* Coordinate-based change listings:
>>>
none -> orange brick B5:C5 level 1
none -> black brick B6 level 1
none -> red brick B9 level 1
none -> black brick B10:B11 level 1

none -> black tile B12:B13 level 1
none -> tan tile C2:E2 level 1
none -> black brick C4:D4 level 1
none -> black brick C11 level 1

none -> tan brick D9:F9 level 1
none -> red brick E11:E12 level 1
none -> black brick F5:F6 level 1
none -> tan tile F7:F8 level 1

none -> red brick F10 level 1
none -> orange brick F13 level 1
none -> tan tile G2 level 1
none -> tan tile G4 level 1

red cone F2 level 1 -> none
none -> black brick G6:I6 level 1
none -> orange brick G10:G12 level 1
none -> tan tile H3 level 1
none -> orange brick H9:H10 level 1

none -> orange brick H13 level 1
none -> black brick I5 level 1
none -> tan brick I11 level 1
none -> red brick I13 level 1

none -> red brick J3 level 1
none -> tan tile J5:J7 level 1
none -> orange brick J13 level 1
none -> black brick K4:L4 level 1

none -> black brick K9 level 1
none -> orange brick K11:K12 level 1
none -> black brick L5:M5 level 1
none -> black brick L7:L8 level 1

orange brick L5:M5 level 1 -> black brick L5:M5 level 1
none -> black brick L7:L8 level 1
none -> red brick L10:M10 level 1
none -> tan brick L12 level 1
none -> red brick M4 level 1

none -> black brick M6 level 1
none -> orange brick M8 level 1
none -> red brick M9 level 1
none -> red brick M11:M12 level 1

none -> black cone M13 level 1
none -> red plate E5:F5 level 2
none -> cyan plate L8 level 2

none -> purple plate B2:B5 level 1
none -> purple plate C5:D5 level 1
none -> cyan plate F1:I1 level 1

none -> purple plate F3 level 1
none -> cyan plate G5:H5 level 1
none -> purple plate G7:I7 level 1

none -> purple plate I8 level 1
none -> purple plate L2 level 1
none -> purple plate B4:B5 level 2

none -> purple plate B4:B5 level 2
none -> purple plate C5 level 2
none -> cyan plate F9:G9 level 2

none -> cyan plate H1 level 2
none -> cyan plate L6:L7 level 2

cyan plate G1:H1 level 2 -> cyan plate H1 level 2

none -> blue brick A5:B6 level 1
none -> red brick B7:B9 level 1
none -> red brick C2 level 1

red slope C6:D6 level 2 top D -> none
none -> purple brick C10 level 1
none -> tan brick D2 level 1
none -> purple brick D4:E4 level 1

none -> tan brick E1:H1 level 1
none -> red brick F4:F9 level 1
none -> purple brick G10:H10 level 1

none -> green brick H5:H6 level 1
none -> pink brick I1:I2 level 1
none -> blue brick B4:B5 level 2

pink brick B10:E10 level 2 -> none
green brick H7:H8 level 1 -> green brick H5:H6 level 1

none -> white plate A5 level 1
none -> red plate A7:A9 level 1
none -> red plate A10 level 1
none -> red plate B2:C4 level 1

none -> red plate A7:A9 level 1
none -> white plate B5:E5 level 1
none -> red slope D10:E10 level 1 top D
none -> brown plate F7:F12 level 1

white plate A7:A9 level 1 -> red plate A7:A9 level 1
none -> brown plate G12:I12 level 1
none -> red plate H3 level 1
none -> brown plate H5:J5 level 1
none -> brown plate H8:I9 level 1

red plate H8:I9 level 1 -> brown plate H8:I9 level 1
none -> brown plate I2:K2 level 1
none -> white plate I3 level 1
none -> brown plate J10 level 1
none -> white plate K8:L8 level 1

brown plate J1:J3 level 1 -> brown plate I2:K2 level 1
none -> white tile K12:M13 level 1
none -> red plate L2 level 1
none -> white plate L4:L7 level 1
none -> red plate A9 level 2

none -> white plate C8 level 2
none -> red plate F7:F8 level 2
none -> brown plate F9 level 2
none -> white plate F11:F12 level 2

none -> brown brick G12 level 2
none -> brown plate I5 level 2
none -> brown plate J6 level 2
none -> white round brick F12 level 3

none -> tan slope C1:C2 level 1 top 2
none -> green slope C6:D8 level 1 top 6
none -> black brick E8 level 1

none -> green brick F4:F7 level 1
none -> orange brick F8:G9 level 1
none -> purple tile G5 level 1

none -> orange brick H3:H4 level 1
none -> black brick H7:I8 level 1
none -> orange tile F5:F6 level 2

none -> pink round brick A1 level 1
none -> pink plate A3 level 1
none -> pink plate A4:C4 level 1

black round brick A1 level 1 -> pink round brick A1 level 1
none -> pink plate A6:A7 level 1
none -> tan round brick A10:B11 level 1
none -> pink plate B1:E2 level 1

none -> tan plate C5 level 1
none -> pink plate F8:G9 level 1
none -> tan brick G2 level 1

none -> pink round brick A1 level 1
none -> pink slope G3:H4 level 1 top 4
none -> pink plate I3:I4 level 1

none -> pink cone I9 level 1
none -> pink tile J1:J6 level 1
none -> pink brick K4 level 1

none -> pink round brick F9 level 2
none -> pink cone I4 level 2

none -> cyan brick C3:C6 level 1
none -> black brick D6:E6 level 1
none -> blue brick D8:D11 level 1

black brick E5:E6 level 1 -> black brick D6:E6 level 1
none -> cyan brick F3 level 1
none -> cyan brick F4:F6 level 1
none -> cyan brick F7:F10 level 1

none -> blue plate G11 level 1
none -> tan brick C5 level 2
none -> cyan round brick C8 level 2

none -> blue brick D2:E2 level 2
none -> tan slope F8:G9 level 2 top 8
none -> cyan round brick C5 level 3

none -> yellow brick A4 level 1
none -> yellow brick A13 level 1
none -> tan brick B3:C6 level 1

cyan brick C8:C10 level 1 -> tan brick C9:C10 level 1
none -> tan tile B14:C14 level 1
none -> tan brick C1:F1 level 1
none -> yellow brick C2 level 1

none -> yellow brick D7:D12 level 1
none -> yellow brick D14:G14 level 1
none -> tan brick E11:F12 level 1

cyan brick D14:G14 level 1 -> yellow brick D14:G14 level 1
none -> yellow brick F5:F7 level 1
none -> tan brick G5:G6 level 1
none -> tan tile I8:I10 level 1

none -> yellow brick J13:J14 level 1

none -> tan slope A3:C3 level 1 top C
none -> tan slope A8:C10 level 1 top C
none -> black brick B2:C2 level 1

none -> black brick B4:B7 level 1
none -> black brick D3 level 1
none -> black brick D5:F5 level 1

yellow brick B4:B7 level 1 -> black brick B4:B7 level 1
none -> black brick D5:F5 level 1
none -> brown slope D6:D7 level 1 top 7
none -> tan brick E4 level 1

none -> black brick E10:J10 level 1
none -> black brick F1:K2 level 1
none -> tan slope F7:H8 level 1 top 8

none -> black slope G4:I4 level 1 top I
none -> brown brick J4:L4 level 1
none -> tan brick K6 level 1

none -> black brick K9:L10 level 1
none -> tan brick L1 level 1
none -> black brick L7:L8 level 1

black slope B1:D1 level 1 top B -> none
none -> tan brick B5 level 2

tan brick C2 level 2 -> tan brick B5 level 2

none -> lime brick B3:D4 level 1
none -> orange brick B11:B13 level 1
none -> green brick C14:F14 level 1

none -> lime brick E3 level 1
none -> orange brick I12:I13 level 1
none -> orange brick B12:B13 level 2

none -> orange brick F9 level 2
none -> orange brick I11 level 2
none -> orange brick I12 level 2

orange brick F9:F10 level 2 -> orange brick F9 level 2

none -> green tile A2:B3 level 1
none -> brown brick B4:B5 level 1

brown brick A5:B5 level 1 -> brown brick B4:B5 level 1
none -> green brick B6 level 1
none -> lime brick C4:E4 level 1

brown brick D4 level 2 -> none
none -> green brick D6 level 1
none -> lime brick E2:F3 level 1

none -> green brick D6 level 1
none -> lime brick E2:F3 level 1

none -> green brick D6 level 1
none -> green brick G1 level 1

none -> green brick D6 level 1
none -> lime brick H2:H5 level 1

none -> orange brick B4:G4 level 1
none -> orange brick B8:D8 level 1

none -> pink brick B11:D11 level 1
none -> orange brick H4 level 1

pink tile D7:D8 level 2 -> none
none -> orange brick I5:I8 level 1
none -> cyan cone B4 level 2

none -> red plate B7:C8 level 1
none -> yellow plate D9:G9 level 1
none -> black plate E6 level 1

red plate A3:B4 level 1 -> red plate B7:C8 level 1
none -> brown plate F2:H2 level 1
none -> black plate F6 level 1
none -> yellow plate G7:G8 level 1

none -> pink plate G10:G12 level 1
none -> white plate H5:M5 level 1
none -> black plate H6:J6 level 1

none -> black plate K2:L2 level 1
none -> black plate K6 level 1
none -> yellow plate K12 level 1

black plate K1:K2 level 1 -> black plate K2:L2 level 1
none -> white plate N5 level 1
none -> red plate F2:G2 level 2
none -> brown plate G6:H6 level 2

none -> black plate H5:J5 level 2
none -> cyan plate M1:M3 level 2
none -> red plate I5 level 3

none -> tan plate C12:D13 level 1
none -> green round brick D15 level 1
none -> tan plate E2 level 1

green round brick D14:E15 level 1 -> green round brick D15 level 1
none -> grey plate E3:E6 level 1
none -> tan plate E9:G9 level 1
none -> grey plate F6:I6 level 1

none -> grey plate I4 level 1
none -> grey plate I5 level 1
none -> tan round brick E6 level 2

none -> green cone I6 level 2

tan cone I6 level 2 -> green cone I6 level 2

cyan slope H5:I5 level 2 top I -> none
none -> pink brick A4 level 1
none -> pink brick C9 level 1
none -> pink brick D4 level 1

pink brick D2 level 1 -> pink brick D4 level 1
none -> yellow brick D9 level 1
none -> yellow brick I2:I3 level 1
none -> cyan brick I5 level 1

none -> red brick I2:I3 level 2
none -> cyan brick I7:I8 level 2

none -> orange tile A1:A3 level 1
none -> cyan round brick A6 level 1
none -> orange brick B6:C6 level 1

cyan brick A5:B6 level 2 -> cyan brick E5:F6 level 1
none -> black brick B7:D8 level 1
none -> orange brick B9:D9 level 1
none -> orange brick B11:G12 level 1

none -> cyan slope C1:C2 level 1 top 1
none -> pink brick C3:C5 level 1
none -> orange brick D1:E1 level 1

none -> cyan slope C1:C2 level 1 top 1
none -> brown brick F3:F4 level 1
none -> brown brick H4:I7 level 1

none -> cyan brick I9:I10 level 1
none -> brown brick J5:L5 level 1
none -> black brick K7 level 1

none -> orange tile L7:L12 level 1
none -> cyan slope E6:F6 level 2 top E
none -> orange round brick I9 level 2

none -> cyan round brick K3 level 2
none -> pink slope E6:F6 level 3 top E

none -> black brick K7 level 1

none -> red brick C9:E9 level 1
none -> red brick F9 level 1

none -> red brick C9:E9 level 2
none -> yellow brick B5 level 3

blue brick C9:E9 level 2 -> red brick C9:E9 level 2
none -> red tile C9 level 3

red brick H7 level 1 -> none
<<<
* WHAT THIS TASK INVOLVES: Please print exactly what appears from the first line of the data through the line with "red cone F2 level 1 -> none", including both of those lines and nothing past them.

* ANSWER TO THE PROBLEM:
none -> orange brick B5:C5 level 1
none -> black brick B6 level 1
none -> red brick B9 level 1
none -> black brick B10:B11 level 1

none -> black tile B12:B13 level 1
none -> tan tile C2:E2 level 1
none -> black brick C4:D4 level 1
none -> black brick C11 level 1

none -> tan brick D9:F9 level 1
none -> red brick E11:E12 level 1
none -> black brick F5:F6 level 1
none -> tan tile F7:F8 level 1

none -> red brick F10 level 1
none -> orange brick F13 level 1
none -> tan tile G2 level 1
none -> tan tile G4 level 1

red cone F2 level 1 -> none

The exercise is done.